Would you write out the entries that follow word for word, omitting any images?

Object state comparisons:
- - -

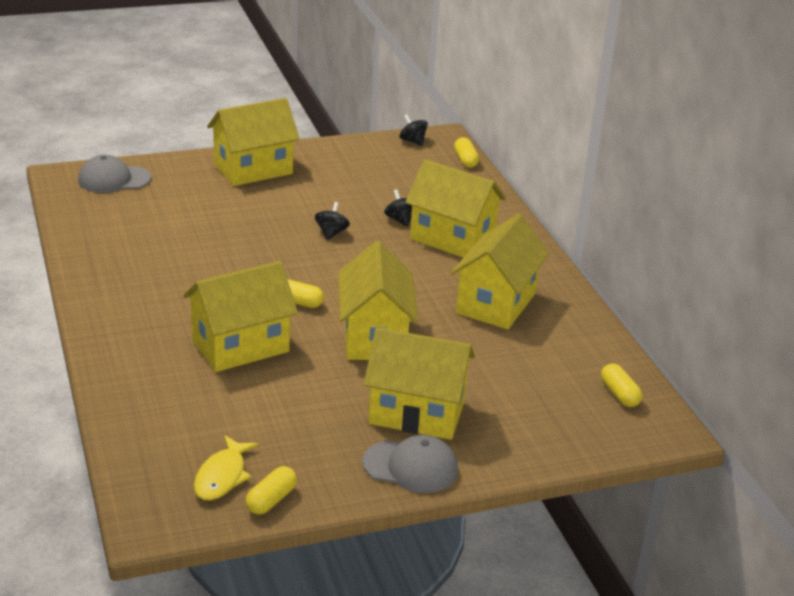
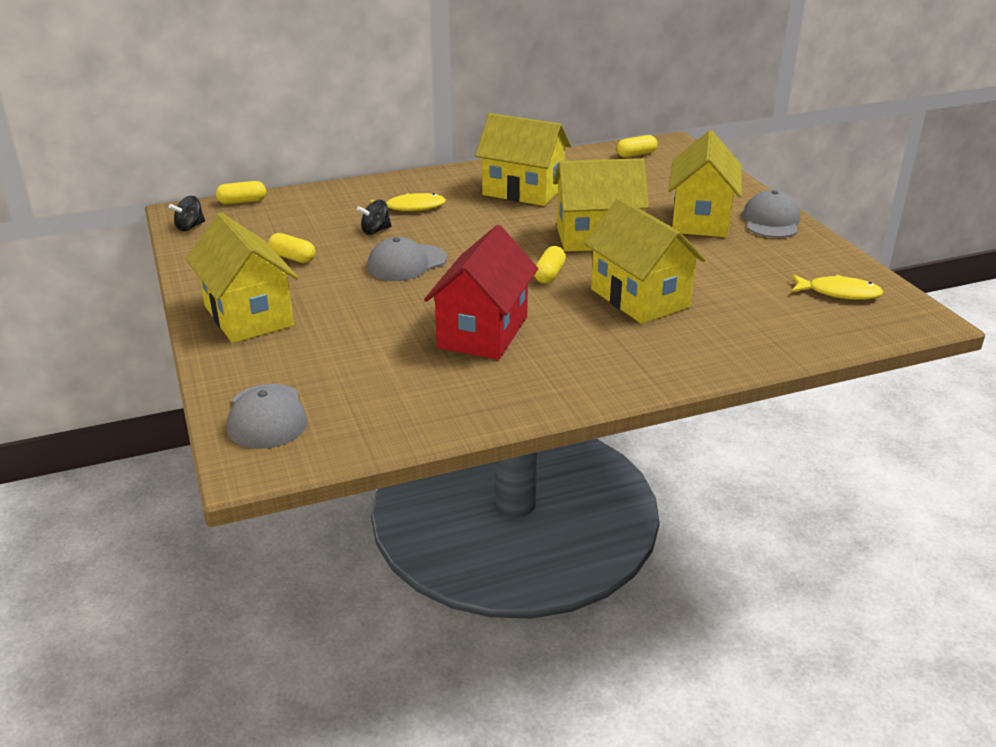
camera: 90 degrees left, 0 degrees up
yellow capsule [245,466,297,514] -> yellow capsule moved to [268,233,315,263]
black spinning top [315,202,350,240] -> grey cap [367,237,447,281]
yellow house [405,159,506,258] -> yellow fish [370,193,446,211]
none -> red house [424,225,538,360]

- - -

### SOLVED PROBLEM:
camera: 90 degrees left, 0 degrees up
yellow capsule [245,466,297,514] -> yellow capsule moved to [268,233,315,263]
black spinning top [315,202,350,240] -> grey cap [367,237,447,281]
yellow house [405,159,506,258] -> yellow fish [370,193,446,211]
none -> red house [424,225,538,360]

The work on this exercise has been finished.